Recorded information =
━━━━━━━━━━━━━━━━━━━━━━━━━━━━━━
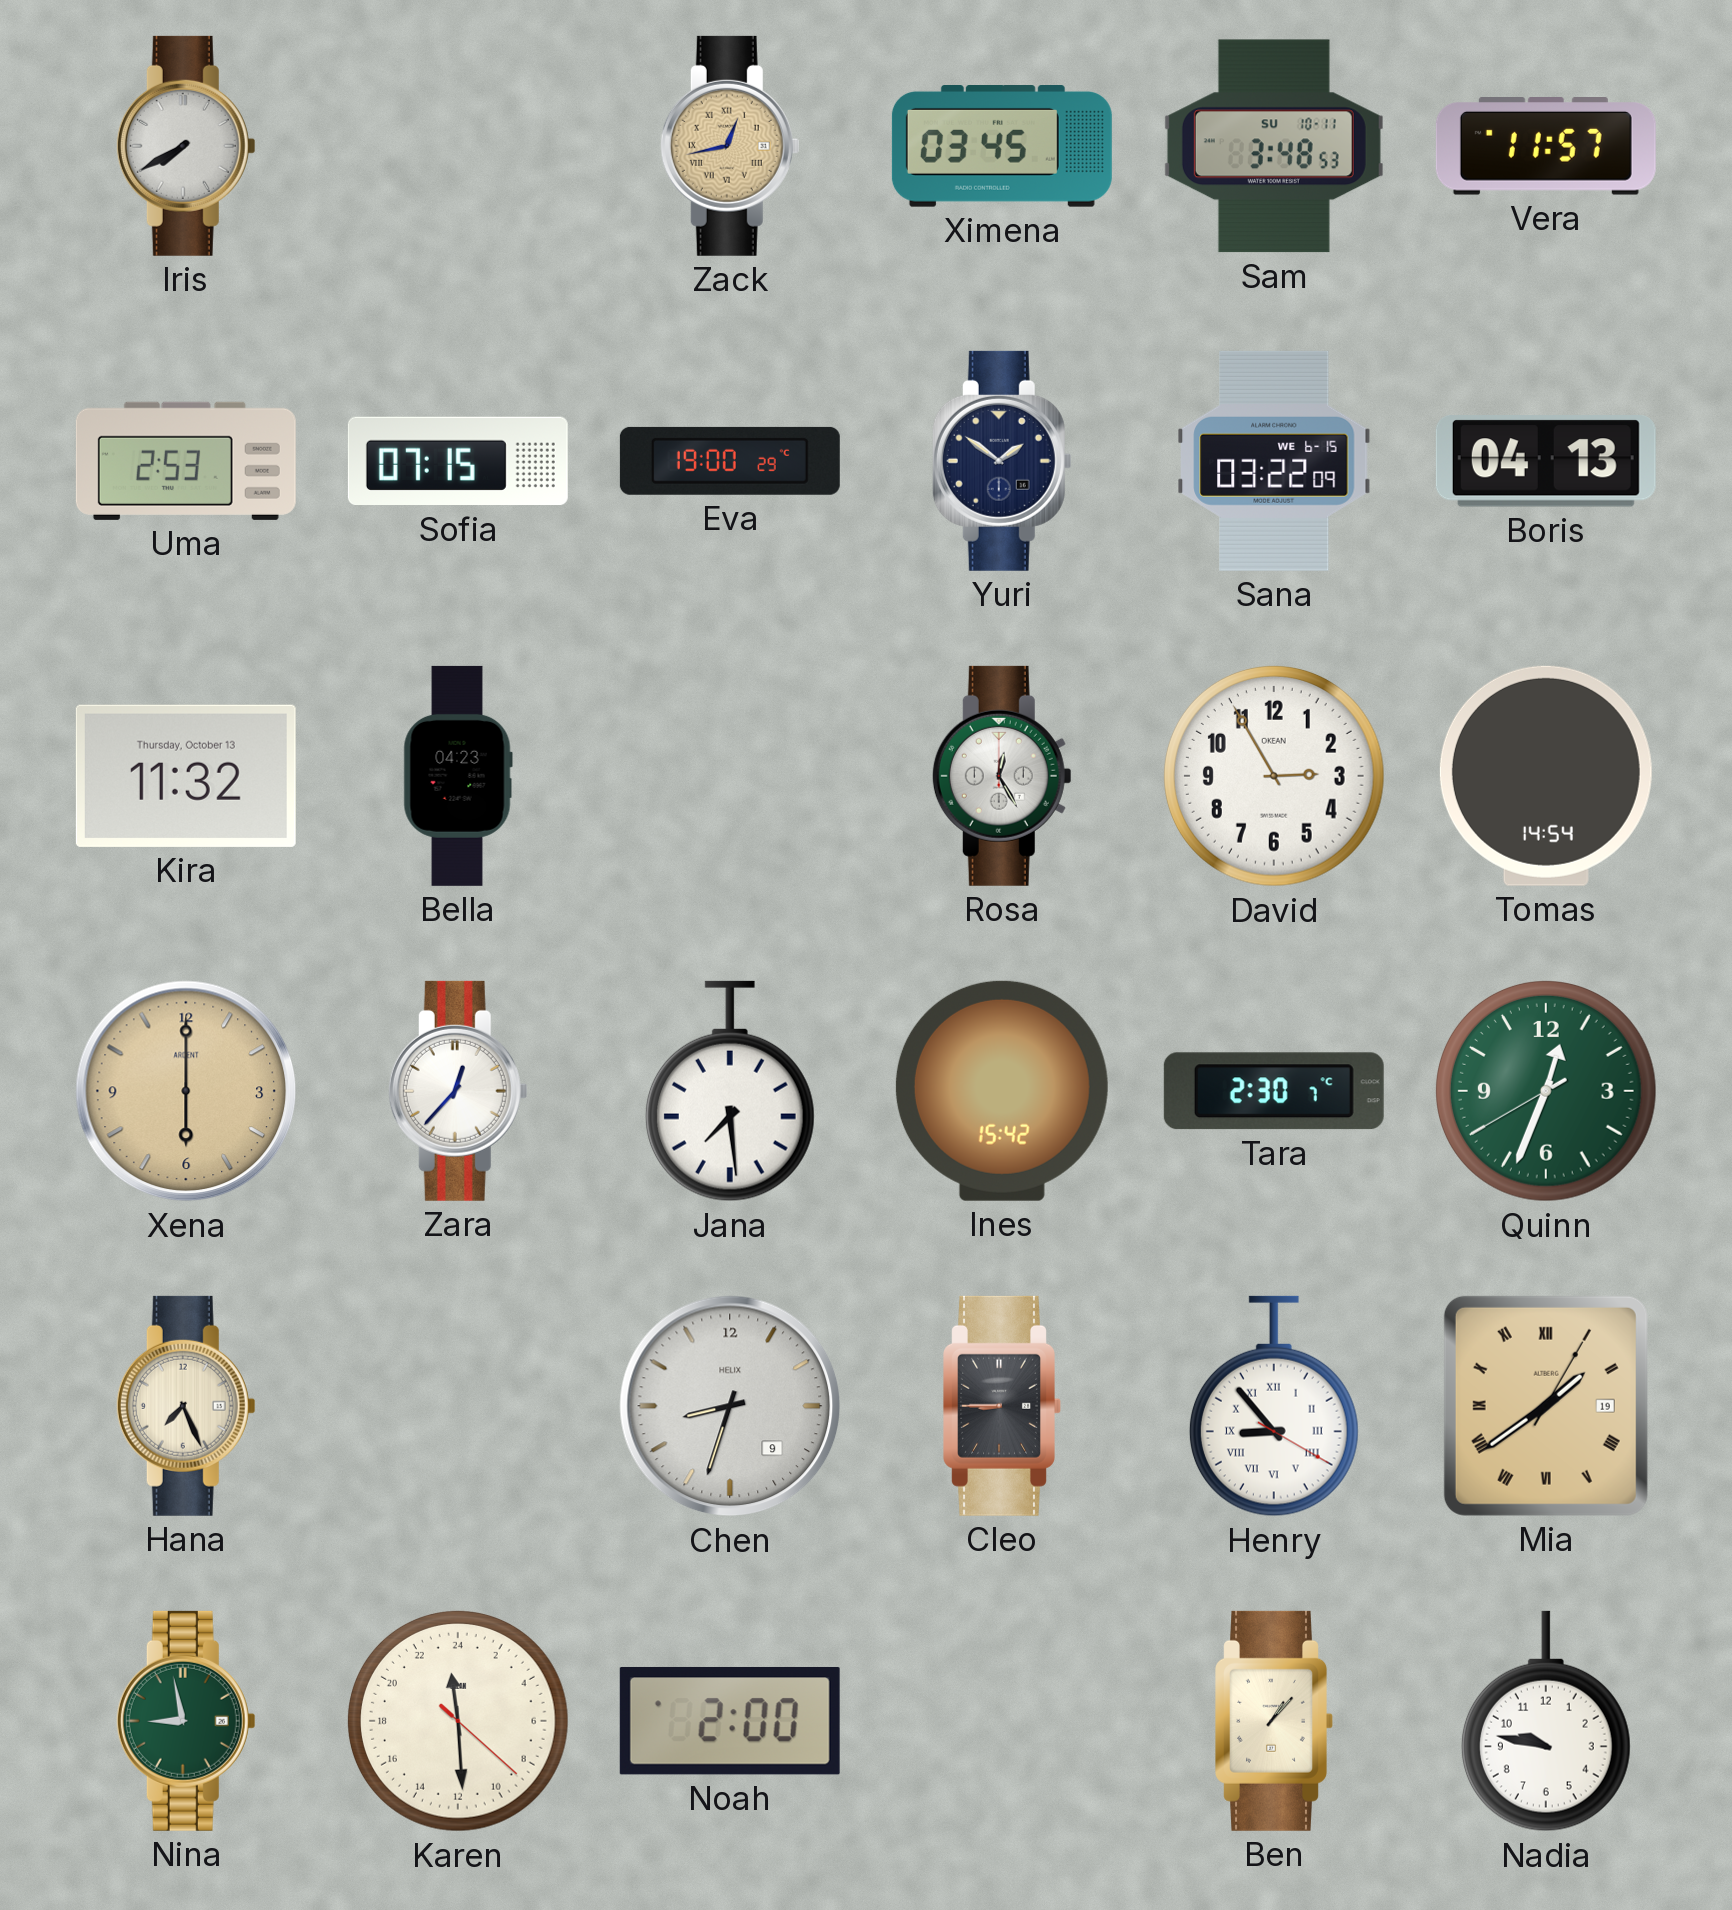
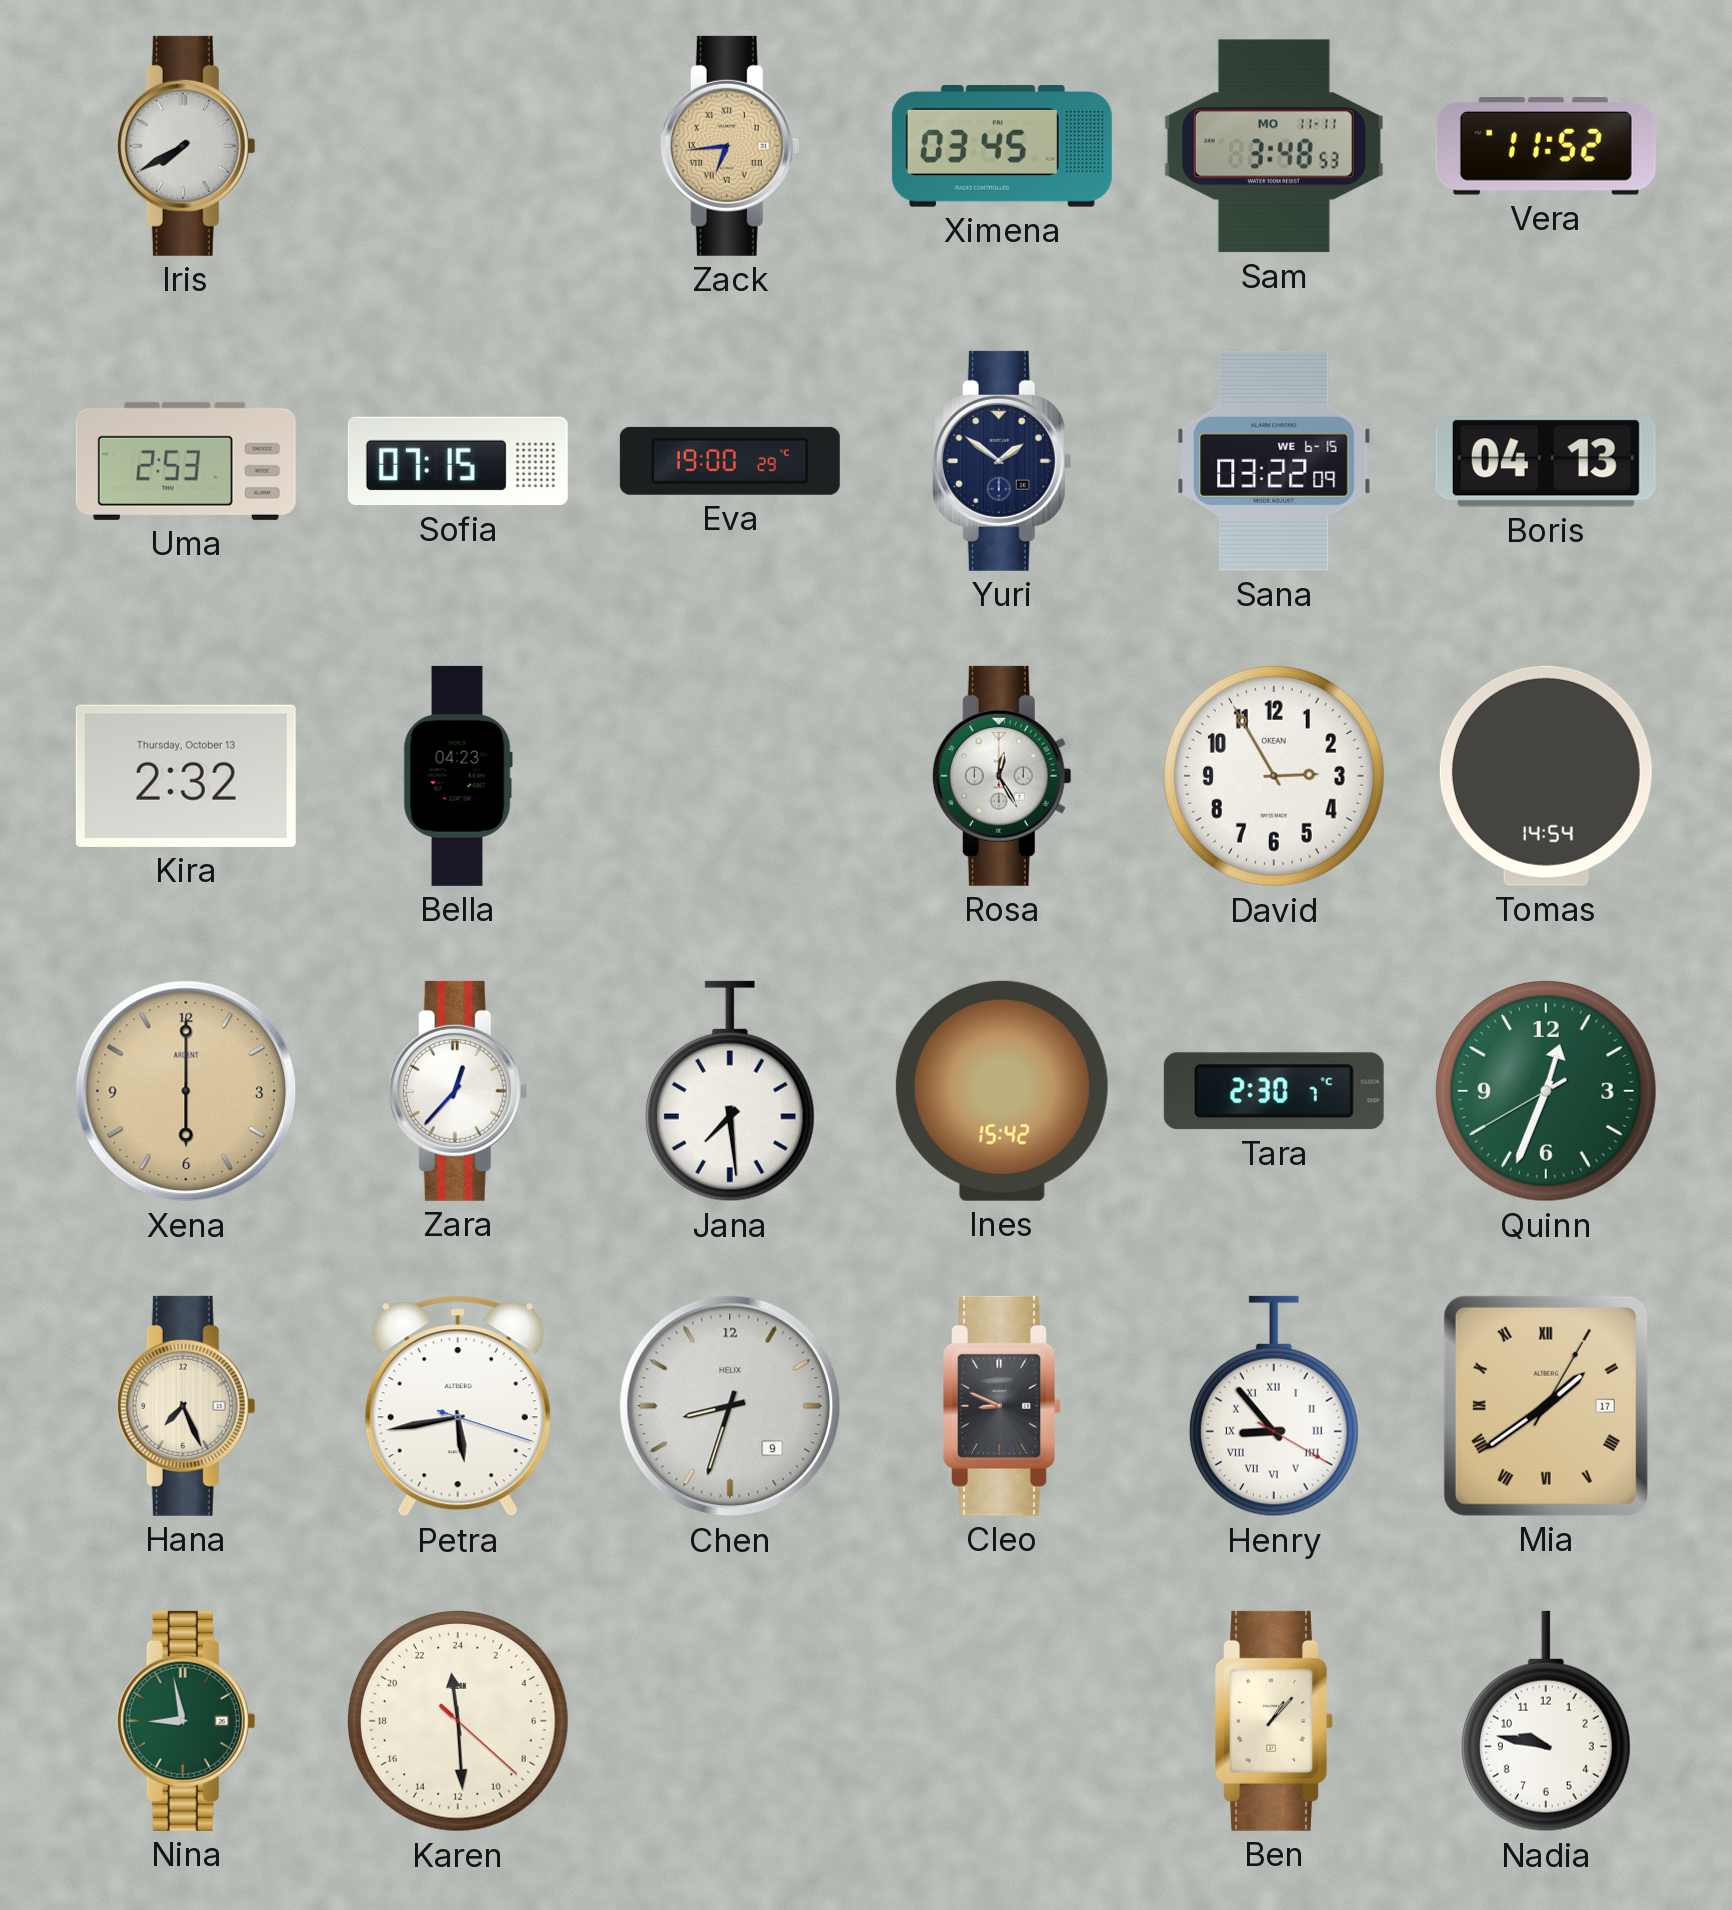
Zack: 12:43 -> 6:44
Sam date: SU 10-11 -> MO 11-11
Vera: 11:57 -> 11:52
Kira: 11:32 -> 2:32
Petra: none -> 5:43
Cleo: 8:45 -> 8:49
Mia date: 19 -> 17
Noah: 2:00 -> none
━━━━━━━━━━━━━━━━━━━━━━━━━━━━━━
Task to complete =
Reproduce verbatim every line of text in the entries above, leaving out the pictures.

Correct output =
Zack: 12:43 -> 6:44
Sam date: SU 10-11 -> MO 11-11
Vera: 11:57 -> 11:52
Kira: 11:32 -> 2:32
Petra: none -> 5:43
Cleo: 8:45 -> 8:49
Mia date: 19 -> 17
Noah: 2:00 -> none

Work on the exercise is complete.